Considering only lines that hold the word "bottle", report how many there are in the listing below, as a single number.

◇ ◇ ◇ ◇ ◇

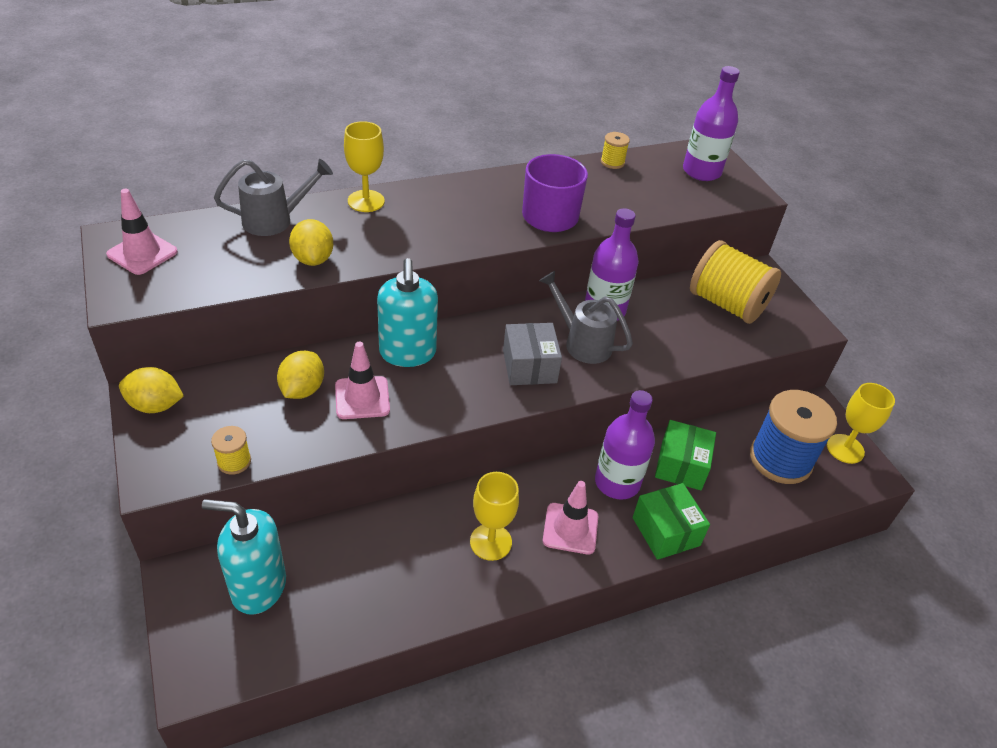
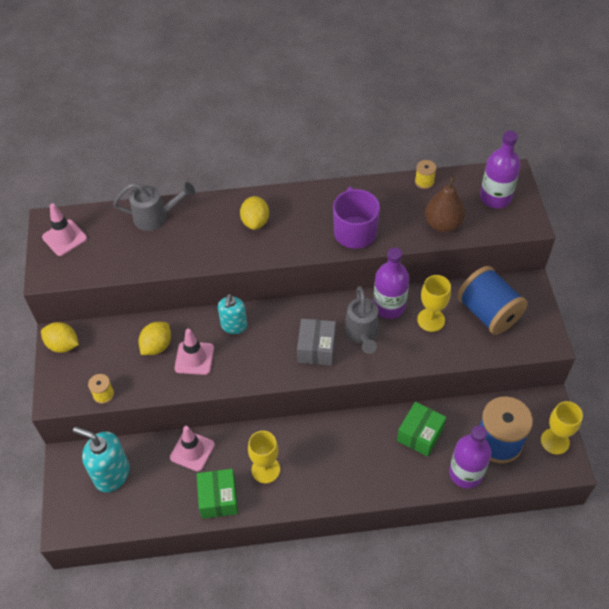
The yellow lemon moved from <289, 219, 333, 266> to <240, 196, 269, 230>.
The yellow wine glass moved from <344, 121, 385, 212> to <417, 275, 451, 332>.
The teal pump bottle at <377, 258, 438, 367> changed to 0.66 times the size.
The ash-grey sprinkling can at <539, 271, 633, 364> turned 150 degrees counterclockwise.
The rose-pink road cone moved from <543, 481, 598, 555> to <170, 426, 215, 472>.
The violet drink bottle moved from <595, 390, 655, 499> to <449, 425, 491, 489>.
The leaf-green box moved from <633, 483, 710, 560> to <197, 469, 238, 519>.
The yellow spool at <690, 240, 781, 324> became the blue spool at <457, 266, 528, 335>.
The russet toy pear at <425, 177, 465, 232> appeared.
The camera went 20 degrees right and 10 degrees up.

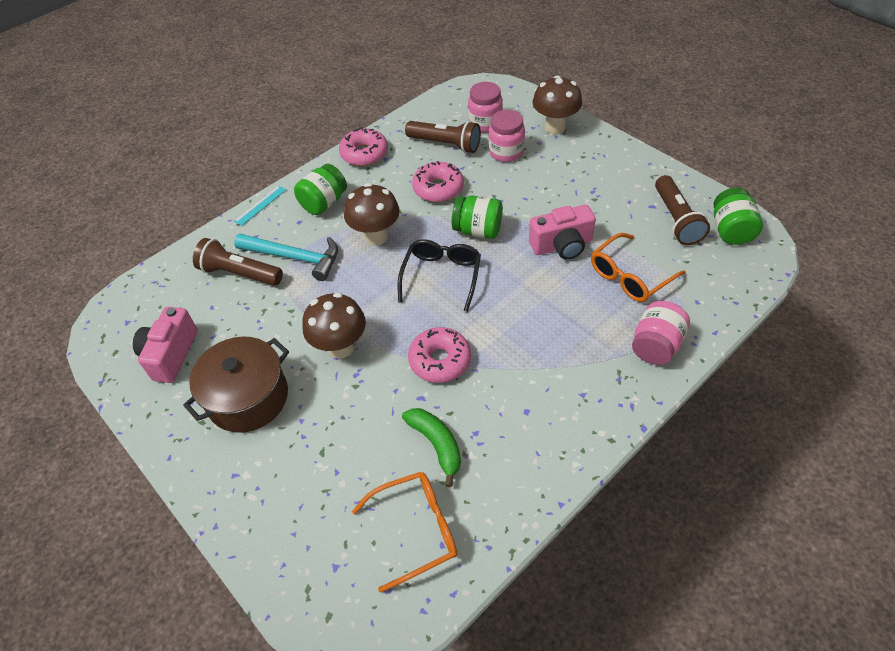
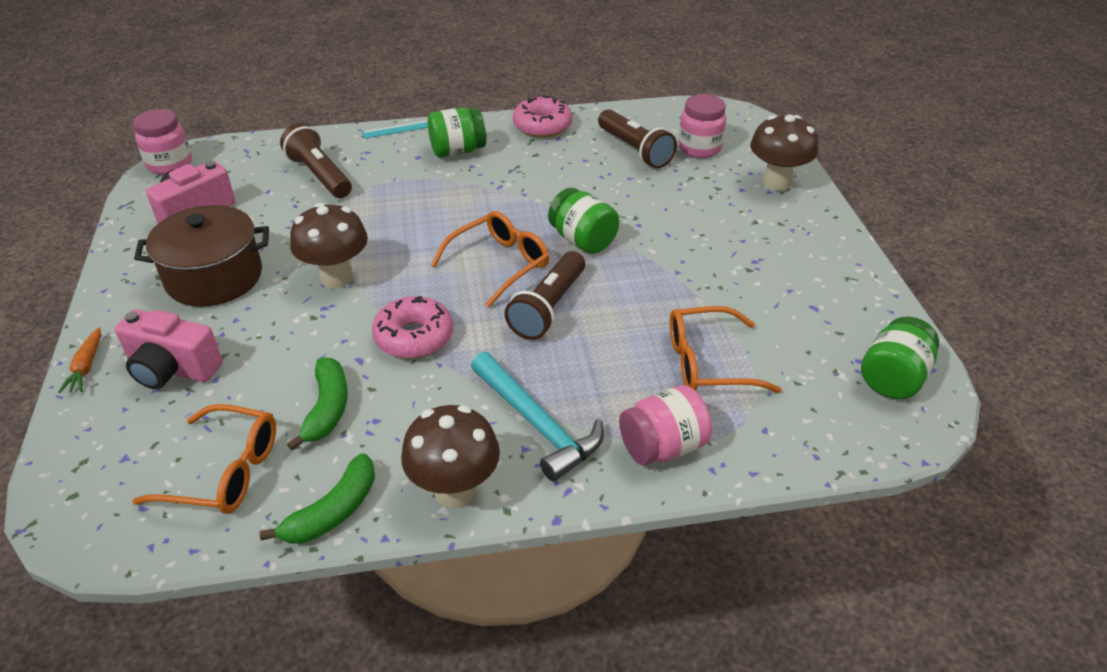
The teal hammer moved from <234, 234, 338, 281> to <471, 352, 604, 482>.
The russet toadstool moved from <344, 183, 400, 245> to <401, 405, 500, 508>.
The black spectacles at <398, 239, 481, 312> became the orange spectacles at <431, 211, 549, 307>.
The rose-pink donut at <412, 161, 464, 202> disappeared.
The rose-pink jam jar moved from <489, 110, 525, 162> to <133, 109, 192, 175>.
The rose-pink camera moved from <529, 205, 596, 260> to <115, 309, 222, 389>.
The russet flashlight moved from <655, 175, 710, 245> to <504, 251, 585, 340>.
The orange root vegetable at <58, 327, 101, 393> appeared.
The leaf-green toy banana at <260, 453, 375, 543> appeared.
The camera went 30 degrees right and 10 degrees down.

◇ ◇ ◇ ◇ ◇

* **SOLUTION TO THE PROBLEM**: 2